_Aim of the exercise_
Tally the lines below that contain the word "orange", then give the tally alone.

_Data supplied_
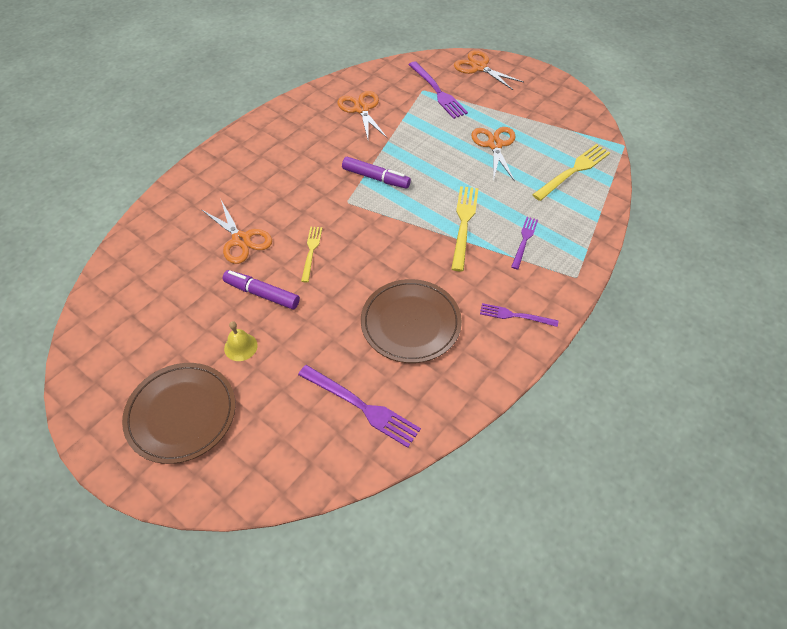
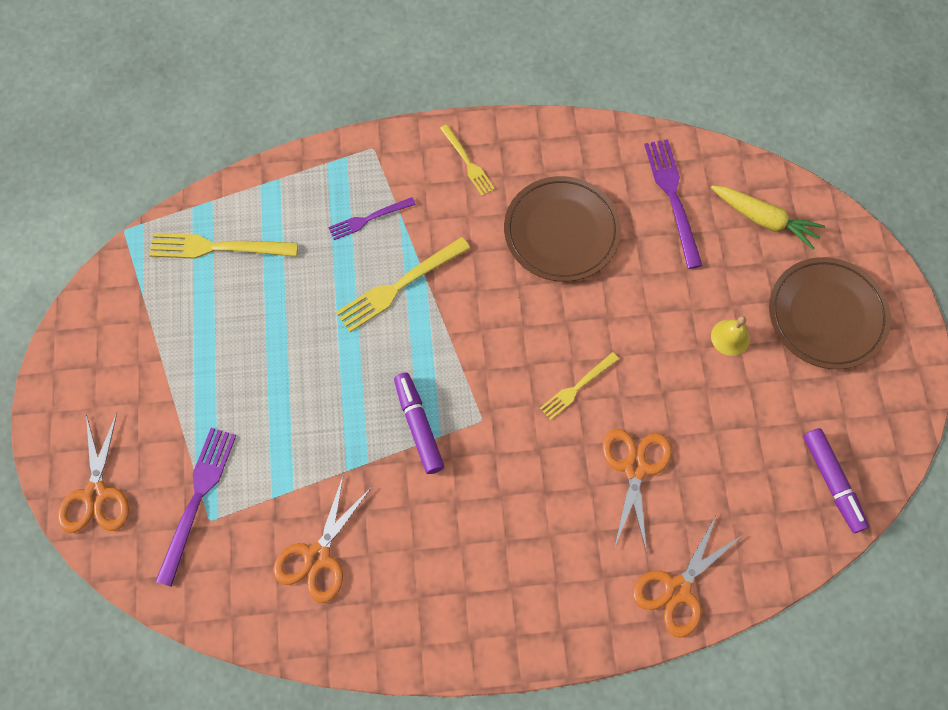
camera: 135 degrees left, 15 degrees up
(262, 294) = (667, 378): purple marker -> purple marker (832, 482)
(281, 447) = (764, 219): none -> yellow carrot
(495, 145) = (245, 353): orange scissors -> orange scissors (677, 589)
(515, 315) = (467, 162): purple fork -> yellow fork

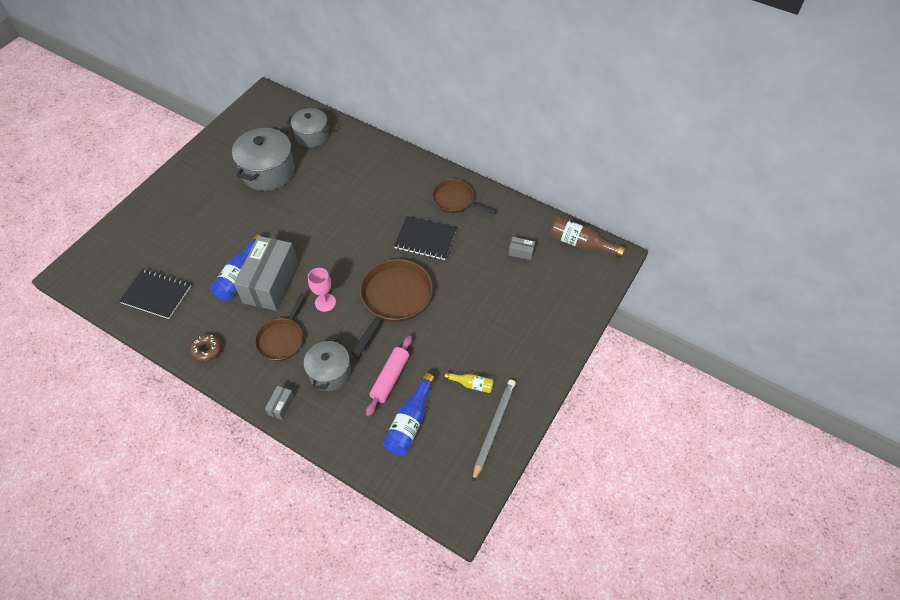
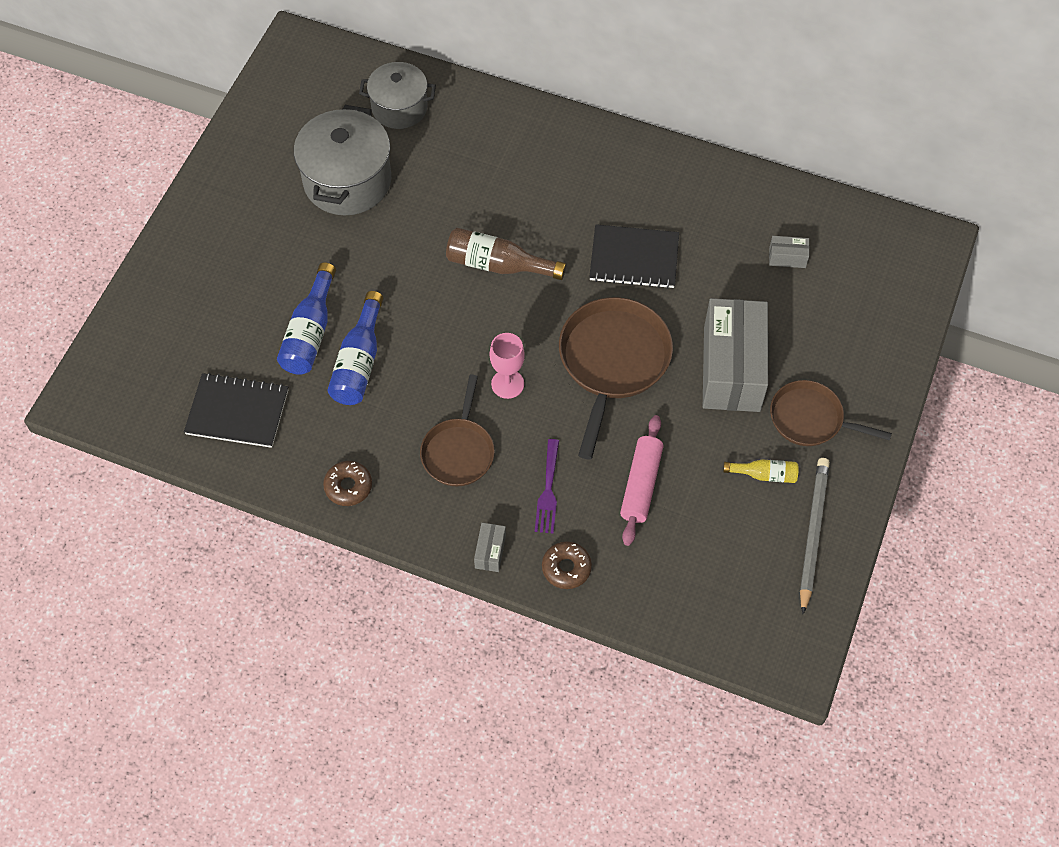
camera: 10 degrees left, 5 degrees up
(270, 283) = (412, 365): grey box -> grey box (731, 369)
(326, 424) = (566, 568): none -> brown donut
(330, 372) = (548, 491): grey pot -> purple fork
(410, 422) = (688, 545): blue bottle -> blue bottle (310, 332)
(455, 200) = (664, 186): brown pan -> brown pan (810, 419)
(580, 243) = (874, 230): brown bottle -> brown bottle (498, 265)

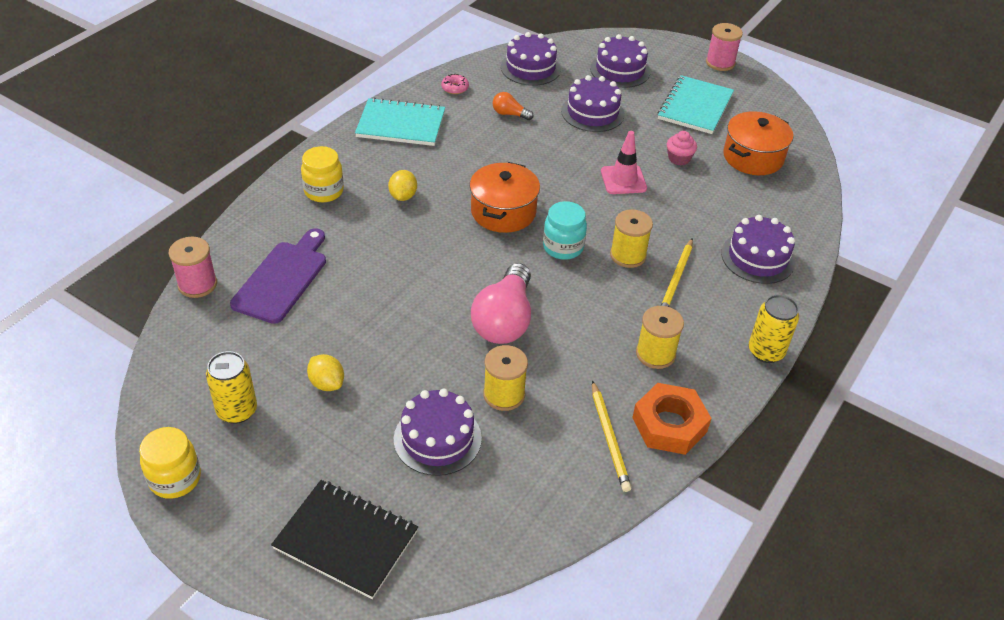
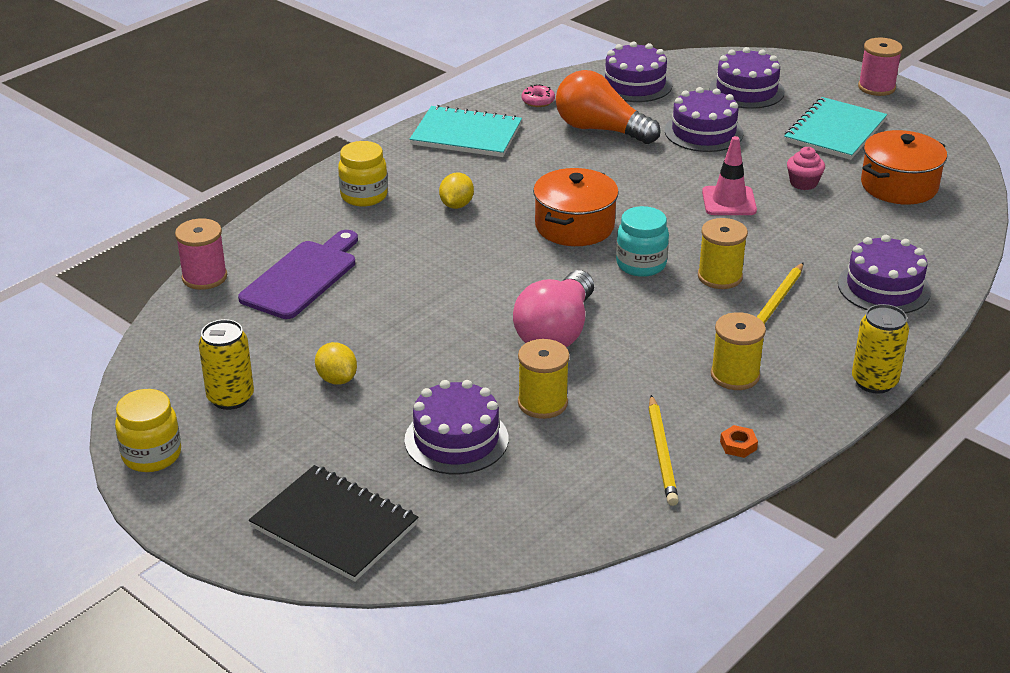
camera: 10 degrees right, 10 degrees down
(509, 114) = (600, 129): orange light bulb -> orange light bulb, size x2.12
(669, 424) = (738, 445): orange nut -> orange nut, size x0.41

_Your response_
3